**GIVEN EXERCISE**: Identify each line in the data that contains the string "with", treating uppercase and lowercase as different, and copy those lines.
## START DATA
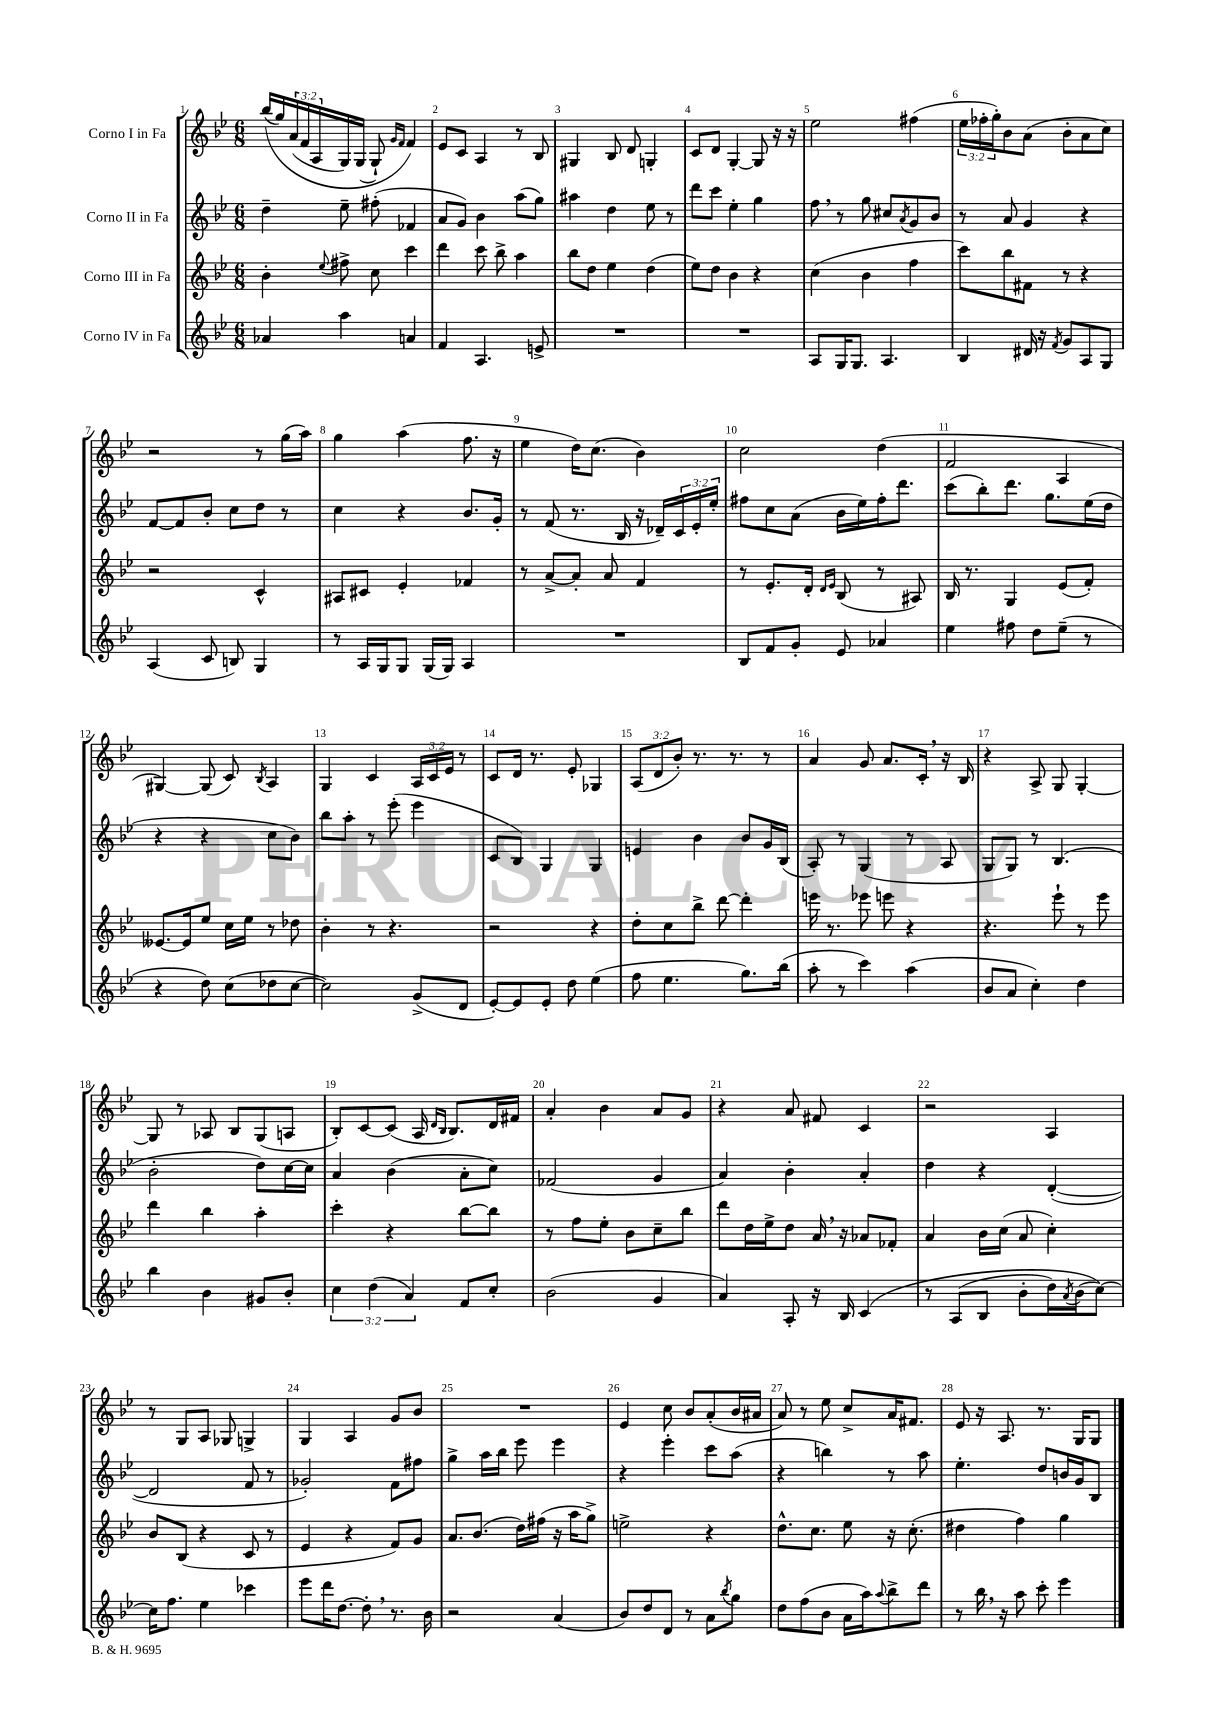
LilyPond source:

<<
\new StaffGroup <<
\new Staff = "s0" \with { instrumentName = "Corno I in Fa" } {
    \clef treble \key bes \major \numericTimeSignature \time 6/8 \override Staff.TupletNumber.text = #tuplet-number::calc-fraction-text
    bes''16(\( g''16) \tuplet 3/2 { a'16( f'16 a16 } g16) g16( g8-!) \grace { g'16 f'16 } f'4\) |
    ees'8 c'8 a4 r8 bes8 |
    gis4 bes8 d'8 g4-. |
    c'8 d'8 g4~-. g8 r16 r16 |
    ees''2 fis''4( |
    \tuplet 3/2 { ees''16 fes''16-. g''16-.) } bes'8 a'8( bes'8-. a'8 c''8) |
    r2 r8 g''16( a''16) |
    g''4 a''4( f''8. r16 |
    ees''4 d''16) c''8.( bes'4) |
    c''2 d''4( |
    f'2 a4 |
    gis4~) gis8( c'8) \acciaccatura { bes8 } a4 |
    g4 c'4 \tuplet 3/2 { a16 c'16 ees'16 } r8 |
    c'8 d'16 r8. ees'8-. ges4 |
    \tuplet 3/2 { a8( d'8 bes'8-.) } r8. r8. r8 |
    a'4 g'8 a'8. c'16-. \breathe r16 bes16 |
    r4 a8-> g8 g4~-. |
    g8 r8 aes8 bes8 g8( a8 |
    bes8-.) c'8~ c'8( a16 \grace { d'16 bes16 } bes8.) d'16 fis'16 |
    a'4-. bes'4 a'8 g'8 |
    r4 a'8 fis'8 c'4 |
    r2 a4 |
    r8 g8 a8 ges8 g4-> |
    g4 a4 g'8 bes'8 |
    R2. |
    ees'4 c''8 bes'8 a'8-.( bes'16 ais'16 |
    a'8) r8 ees''8 c''8-> a'16 fis'8. |
    ees'8 r16 a8. r8. g16 g8 \bar "|." |
}
\new Staff = "s1" \with { instrumentName = "Corno II in Fa" } {
    \clef treble \key bes \major \numericTimeSignature \time 6/8 \override Staff.TupletNumber.text = #tuplet-number::calc-fraction-text
    d''4-- ees''8-- fis''8-.( fes'4 |
    a'8 g'8) bes'4 a''8( g''8) |
    ais''4 d''4 ees''8 r8 |
    d'''8 c'''8 ees''4-. g''4 |
    f''8 \breathe r8 g''8 cis''8 \acciaccatura { a'8 } g'8 bes'8 |
    r8 a'8 g'4 r4 |
    f'8~ f'8 bes'8-. c''8 d''8 r8 |
    c''4 r4 bes'8. g'16-. |
    r8 f'8( r8. bes16 r16 des'16--) \tuplet 3/2 { c'16 ees'16-. ees''16-. } |
    fis''8 c''8 a'8( bes'16 ees''16) fis''16-. d'''8. |
    c'''8( bes''8-.) d'''8. g''8. ees''16( d''16 |
    r4 r4 c''8 bes'8) |
    bes''8 a''8-. r8 ees'''8-.( ees'''4 |
    c'8 bes8) g4 g4 |
    e'4 bes'4 bes'8 g'16 bes16( |
    a8-.) r8 g4( r8 a8 |
    g8 g8) r8 bes4.( |
    bes'2-. d''8) c''16~ c''16 |
    a'4 bes'4( a'8-. c''8) |
    fes'2( g'4 |
    a'4) bes'4-. a'4-. |
    d''4 r4 d'4~-.( |
    d'2 f'8 r8 |
    ges'2-.) f'8 fis''8 |
    g''4-> a''16 bes''16 ees'''8 ees'''4 |
    r4 ees'''4-. c'''8 a''8( |
    r4 b''4) r8 a''8 |
    ees''4.-. d''8 b'16 g'16 bes8 \bar "|." |
}
\new Staff = "s2" \with { instrumentName = "Corno III in Fa" } {
    \clef treble \key bes \major \numericTimeSignature \time 6/8
    bes'4-. \appoggiatura { ees''8 } fis''8-> c''8 c'''4 |
    d'''4 c'''8 bes''8-> a''4 |
    bes''8 d''8 ees''4 d''4( |
    ees''8) d''8 bes'4 r4 |
    c''4( bes'4 f''4 |
    c'''8) bes''8 fis'8 r8 r4 |
    r2 c'4-^ |
    ais8 cis'8 ees'4-. fes'4 |
    r8 a'8~-> a'8-. a'8 f'4 |
    r8 ees'8.-. d'16-. \grace { d'16 ees'16 } bes8( r8 ais8) |
    bes16 r8. g4 ees'8( f'8-.) |
    eeses'8.~ eeses'16 ees''8 c''16 ees''16 r8 des''8 |
    bes'4-. r8 r4. |
    r2 r4 |
    d''8-. c''8 bes''8-> d'''8~ d'''4-. |
    e'''16 r8. ees'''8 e'''8 r4 |
    r4. ees'''8-! r8 ees'''8 |
    d'''4 bes''4 a''4-. |
    c'''4-. r4 bes''8~ bes''8 |
    r8 f''8 ees''8-. bes'8 c''8-- bes''8 |
    d'''8 d''16 ees''16-> d''8 a'16 \breathe r16 aes'8 fes'8-. |
    a'4 bes'16 c''16( a'8 c''4-.) |
    bes'8 bes8( r4 c'8 r8 |
    ees'4 r4 f'8) g'8 |
    a'8. bes'8.( d''16) fis''16( r16 a''16 g''8->) |
    e''2-> r4 |
    d''8.-^ c''8. ees''8 r16 c''8.-.( |
    dis''4 f''4) g''4 \bar "|." |
}
\new Staff = "s3" \with { instrumentName = "Corno IV in Fa" } {
    \clef treble \key bes \major \numericTimeSignature \time 6/8 \override Staff.TupletNumber.text = #tuplet-number::calc-fraction-text
    aes'4 a''4 a'4 |
    f'4 a4. e'8-> |
    R2. |
    R2. |
    a8 g16 g8. a4. |
    bes4 dis'16 r16 \acciaccatura { f'8 } g'8 a8 g8 |
    a4( c'8 b8) g4 |
    r8 a16 g16 g8 g16( g16) a4 |
    R2. |
    bes8 f'8 g'8-. ees'8 aes'4 |
    ees''4 fis''8 d''8 ees''8--( r8 |
    r4 d''8) c''8( des''8 c''8~ |
    c''2) g'8->( d'8 |
    ees'8~-.) ees'8 ees'8-. d''8 ees''4( |
    f''8 ees''4. g''8.) bes''16( |
    a''8-. r8 c'''4) a''4( |
    bes'8 a'8 c''4-.) d''4 |
    bes''4 bes'4 gis'8 bes'8-. |
    \tuplet 3/2 { c''4 d''4( a'4) } f'8 c''8-. |
    bes'2( g'4 |
    a'4) a8-. r16 bes16 c'4\( |
    r8 a8( bes8 bes'8-. d''16) \acciaccatura { a'8 } bes'16( c''8~)\) |
    c''16 f''8. ees''4 ces'''4 |
    ees'''8 d'''16 d''8.~ d''8-. \breathe r8. bes'16 |
    r2 a'4( |
    bes'8) d''8 d'8 r8 a'8 \acciaccatura { bes''8 } g''8 |
    d''8 f''8( bes'8 a'16 a''16) \appoggiatura { a''8 } bes''8-> d'''8 |
    r8 bes''16 \breathe r16 a''8 c'''8-. ees'''4 \bar "|." |
}
>>
>>
\layout { \context { \Score \override BarNumber.break-visibility = ##(#f #t #t) barNumberVisibility = #all-bar-numbers-visible } }
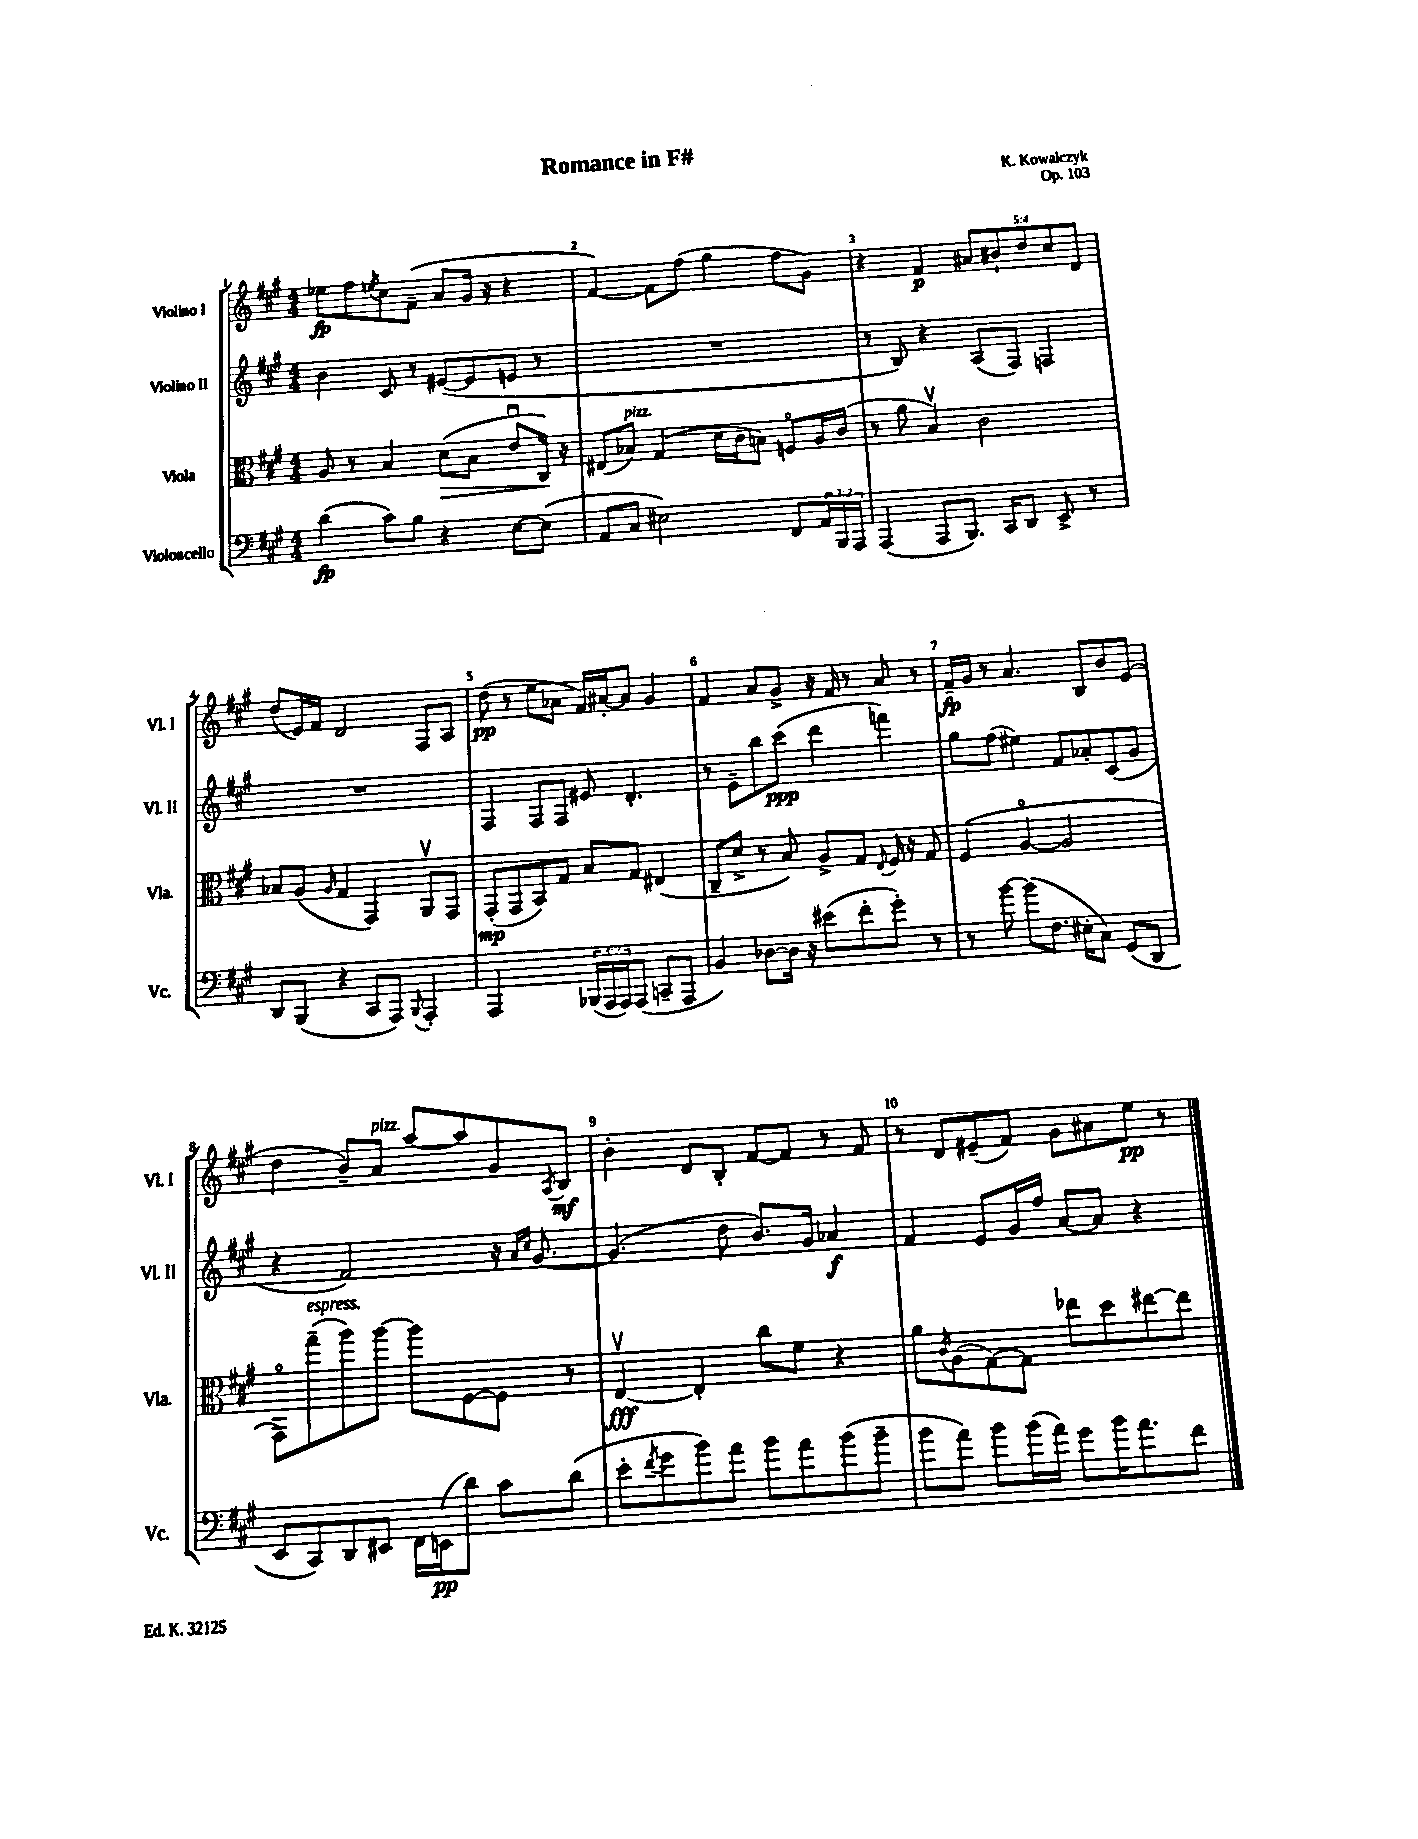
## END DATA
**TASK ANSWER**:
\new Staff = "s0" \with { instrumentName = "Corno I in Fa" } {
\new Staff = "s1" \with { instrumentName = "Corno II in Fa" } {
\new Staff = "s2" \with { instrumentName = "Corno III in Fa" } {
\new Staff = "s3" \with { instrumentName = "Corno IV in Fa" } {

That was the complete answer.